====== Dataset records

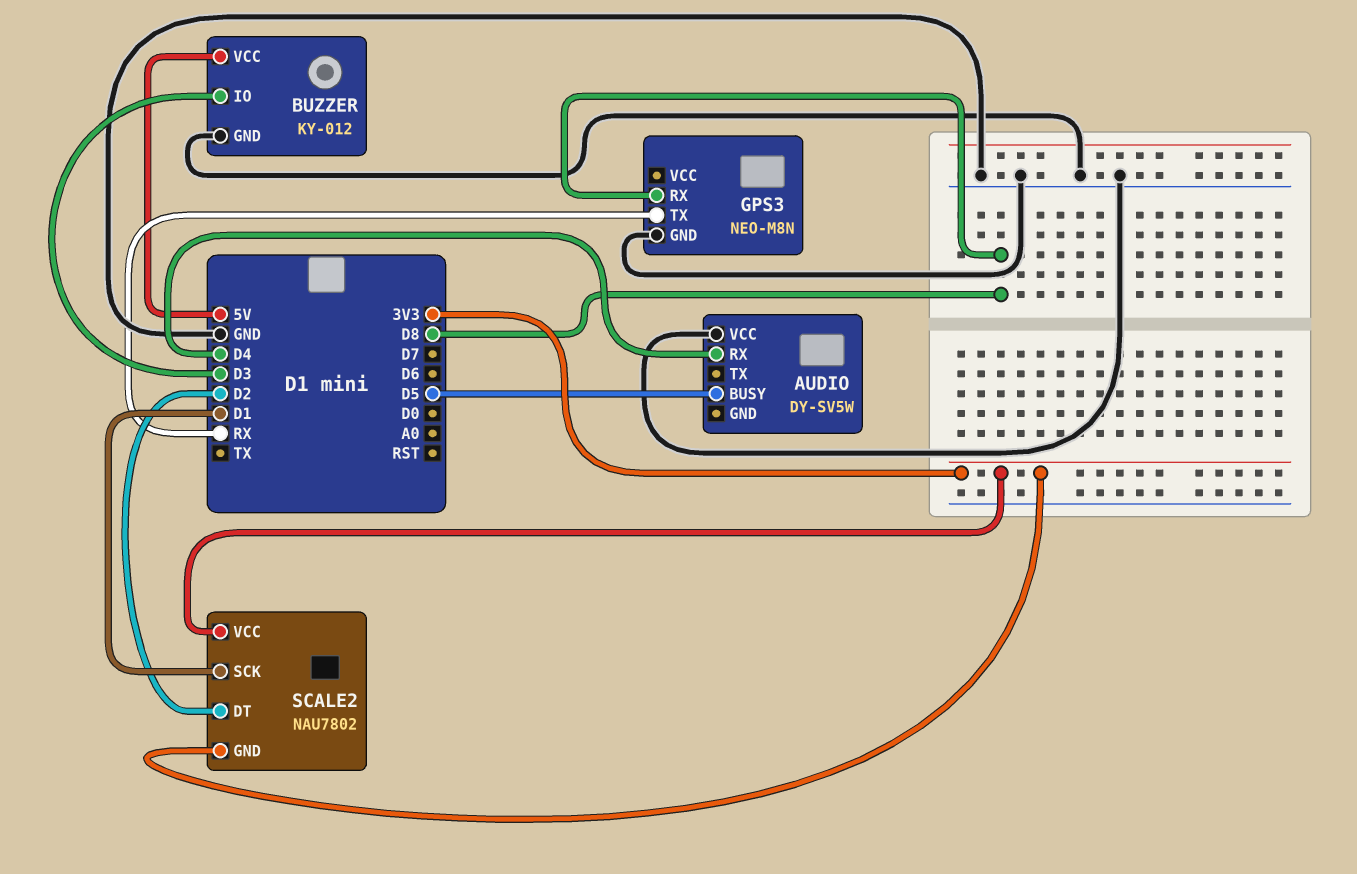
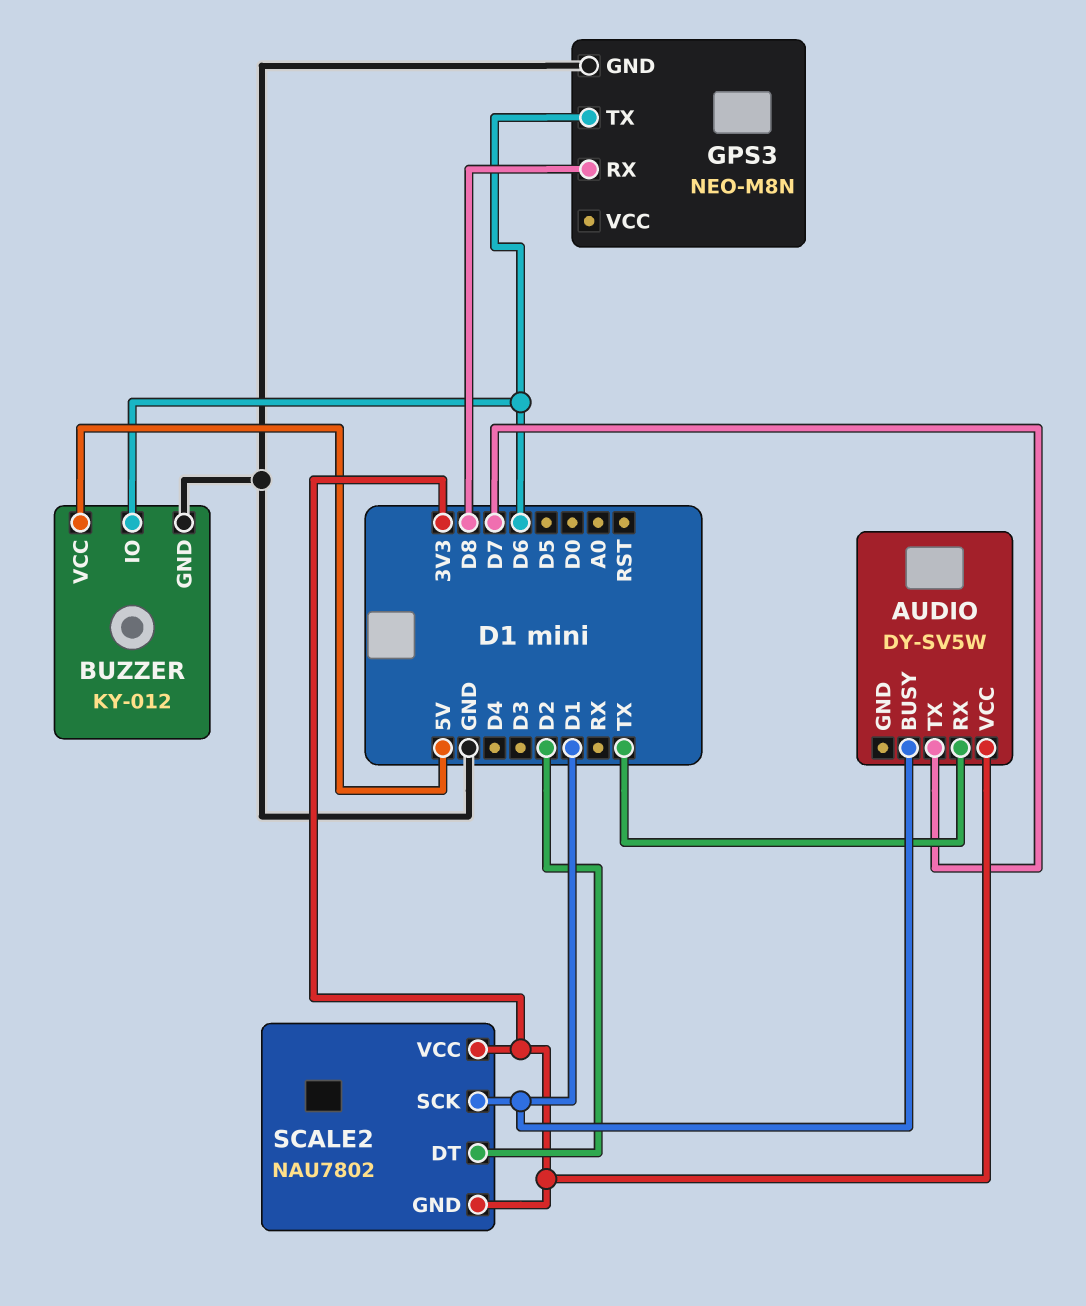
AUDIO pin BUSY: D5 -> D1
AUDIO pin RX: D4 -> TX
AUDIO pin TX: none -> D7
AUDIO pin VCC: GND -> 3V3
BUZZER pin IO: D3 -> D6
GPS3 pin TX: RX -> D6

============

> Exercise directions
The answer should be an exact restatement of every entry, with the pictures omitted.

> Reply to the exercise
AUDIO pin BUSY: D5 -> D1
AUDIO pin RX: D4 -> TX
AUDIO pin TX: none -> D7
AUDIO pin VCC: GND -> 3V3
BUZZER pin IO: D3 -> D6
GPS3 pin TX: RX -> D6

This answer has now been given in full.